**Directions:**
Would you give again, exactly, the lines running from the line with "T2: PNP S8550" to the end of the data below, both included?

**Material provided:**
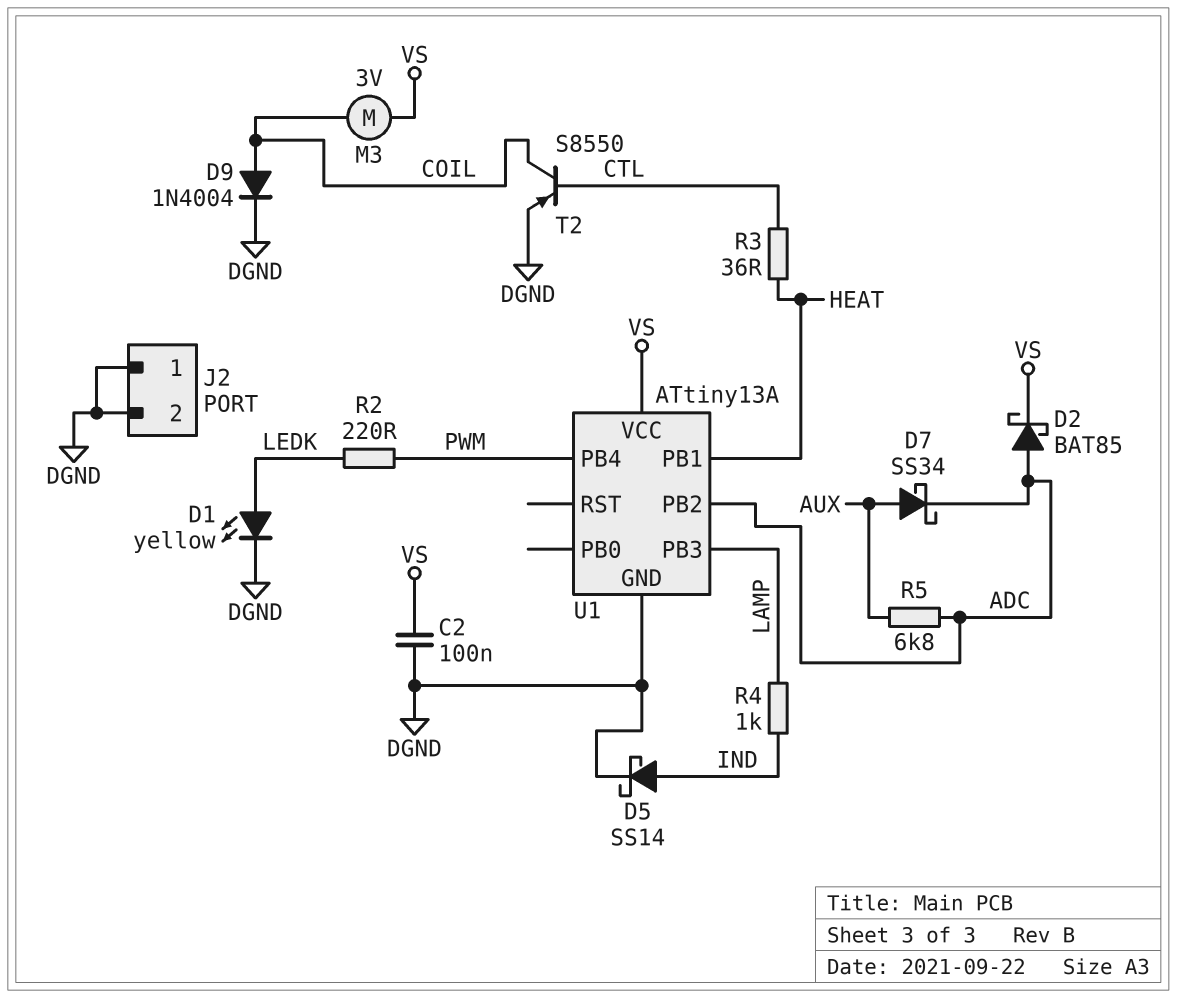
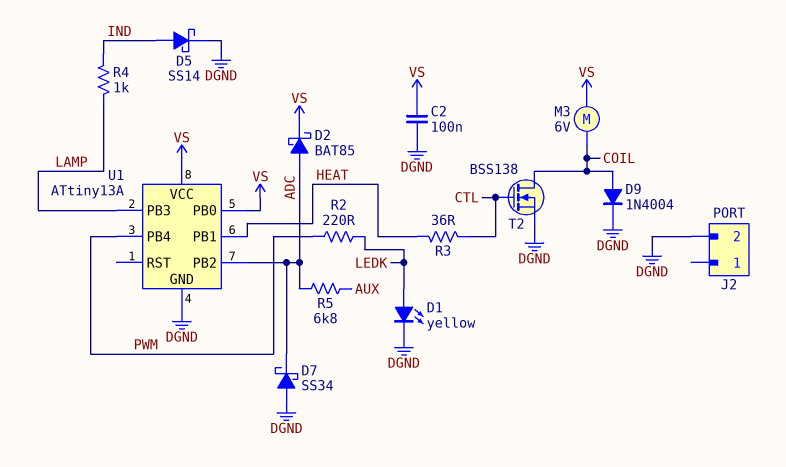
D7: schottky SS34 (A AUX, K ADC) -> schottky SS34 (A DGND, K ADC)
J2 pin 1: DGND -> none
M3: motor 3V (COIL, VS) -> motor 6V (COIL, VS)
T2: PNP S8550 (B CTL, C COIL, E DGND) -> NMOS BSS138 (G CTL, D COIL, S DGND)
U1 pin PB0: none -> VS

**Solution to this problem:**
T2: PNP S8550 (B CTL, C COIL, E DGND) -> NMOS BSS138 (G CTL, D COIL, S DGND)
U1 pin PB0: none -> VS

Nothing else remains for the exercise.